MATERIAL PROVIDED →
==*==

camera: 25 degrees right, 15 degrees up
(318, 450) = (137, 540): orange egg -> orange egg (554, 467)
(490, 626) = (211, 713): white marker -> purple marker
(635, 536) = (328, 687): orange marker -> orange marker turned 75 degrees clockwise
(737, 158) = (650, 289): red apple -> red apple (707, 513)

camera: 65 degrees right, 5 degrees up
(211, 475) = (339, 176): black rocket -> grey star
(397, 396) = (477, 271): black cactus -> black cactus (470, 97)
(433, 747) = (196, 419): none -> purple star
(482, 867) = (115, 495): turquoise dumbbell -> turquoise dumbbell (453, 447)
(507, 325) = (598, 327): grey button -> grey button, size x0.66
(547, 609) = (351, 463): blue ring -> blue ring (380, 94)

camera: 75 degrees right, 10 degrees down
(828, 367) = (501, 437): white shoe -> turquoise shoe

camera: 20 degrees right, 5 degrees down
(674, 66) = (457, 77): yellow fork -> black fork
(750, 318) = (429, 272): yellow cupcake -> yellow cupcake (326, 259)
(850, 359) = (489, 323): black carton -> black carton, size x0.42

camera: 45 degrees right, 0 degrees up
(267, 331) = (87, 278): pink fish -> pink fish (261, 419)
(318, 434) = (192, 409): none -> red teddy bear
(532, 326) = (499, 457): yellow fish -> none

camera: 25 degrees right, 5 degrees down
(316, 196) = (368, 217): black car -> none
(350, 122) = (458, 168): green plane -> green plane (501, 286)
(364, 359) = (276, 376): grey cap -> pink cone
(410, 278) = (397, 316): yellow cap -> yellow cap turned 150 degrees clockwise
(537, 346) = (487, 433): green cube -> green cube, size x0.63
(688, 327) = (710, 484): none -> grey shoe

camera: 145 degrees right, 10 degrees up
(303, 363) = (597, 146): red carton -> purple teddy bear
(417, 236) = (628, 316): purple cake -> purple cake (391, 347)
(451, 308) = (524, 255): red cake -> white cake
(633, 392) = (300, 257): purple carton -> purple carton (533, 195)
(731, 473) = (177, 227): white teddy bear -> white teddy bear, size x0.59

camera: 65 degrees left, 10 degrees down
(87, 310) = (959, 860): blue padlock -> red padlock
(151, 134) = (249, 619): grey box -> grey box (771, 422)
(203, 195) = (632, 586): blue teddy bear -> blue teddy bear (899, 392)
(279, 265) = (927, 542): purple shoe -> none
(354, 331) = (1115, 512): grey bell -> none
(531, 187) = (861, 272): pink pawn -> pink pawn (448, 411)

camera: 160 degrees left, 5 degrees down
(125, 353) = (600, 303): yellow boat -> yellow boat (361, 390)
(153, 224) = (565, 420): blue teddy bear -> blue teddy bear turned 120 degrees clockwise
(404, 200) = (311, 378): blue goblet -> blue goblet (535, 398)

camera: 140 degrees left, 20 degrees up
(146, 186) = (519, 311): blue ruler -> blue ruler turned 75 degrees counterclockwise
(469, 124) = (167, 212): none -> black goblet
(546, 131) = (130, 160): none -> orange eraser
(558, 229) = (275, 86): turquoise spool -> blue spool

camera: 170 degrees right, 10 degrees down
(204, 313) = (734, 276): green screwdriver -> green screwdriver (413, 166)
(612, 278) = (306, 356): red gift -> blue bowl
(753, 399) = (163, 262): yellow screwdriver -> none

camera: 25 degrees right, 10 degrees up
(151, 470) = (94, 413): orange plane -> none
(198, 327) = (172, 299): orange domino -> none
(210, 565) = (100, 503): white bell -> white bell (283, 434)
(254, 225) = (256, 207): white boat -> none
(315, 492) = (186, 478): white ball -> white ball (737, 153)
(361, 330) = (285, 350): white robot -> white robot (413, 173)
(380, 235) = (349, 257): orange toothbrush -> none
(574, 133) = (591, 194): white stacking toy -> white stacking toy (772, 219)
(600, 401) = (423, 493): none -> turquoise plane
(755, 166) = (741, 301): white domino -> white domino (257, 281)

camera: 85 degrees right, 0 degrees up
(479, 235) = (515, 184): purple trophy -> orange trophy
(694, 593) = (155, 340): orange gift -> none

==*==

WHAT YOU WILL DO → Retype the lines from the one containing "(146, 186) = (519, 311): blue" through the last line of the records. Leave out everything else.

ANSWER SPACE →
(146, 186) = (519, 311): blue ruler -> blue ruler turned 75 degrees counterclockwise
(469, 124) = (167, 212): none -> black goblet
(546, 131) = (130, 160): none -> orange eraser
(558, 229) = (275, 86): turquoise spool -> blue spool

camera: 170 degrees right, 10 degrees down
(204, 313) = (734, 276): green screwdriver -> green screwdriver (413, 166)
(612, 278) = (306, 356): red gift -> blue bowl
(753, 399) = (163, 262): yellow screwdriver -> none

camera: 25 degrees right, 10 degrees up
(151, 470) = (94, 413): orange plane -> none
(198, 327) = (172, 299): orange domino -> none
(210, 565) = (100, 503): white bell -> white bell (283, 434)
(254, 225) = (256, 207): white boat -> none
(315, 492) = (186, 478): white ball -> white ball (737, 153)
(361, 330) = (285, 350): white robot -> white robot (413, 173)
(380, 235) = (349, 257): orange toothbrush -> none
(574, 133) = (591, 194): white stacking toy -> white stacking toy (772, 219)
(600, 401) = (423, 493): none -> turquoise plane
(755, 166) = (741, 301): white domino -> white domino (257, 281)

camera: 85 degrees right, 0 degrees up
(479, 235) = (515, 184): purple trophy -> orange trophy
(694, 593) = (155, 340): orange gift -> none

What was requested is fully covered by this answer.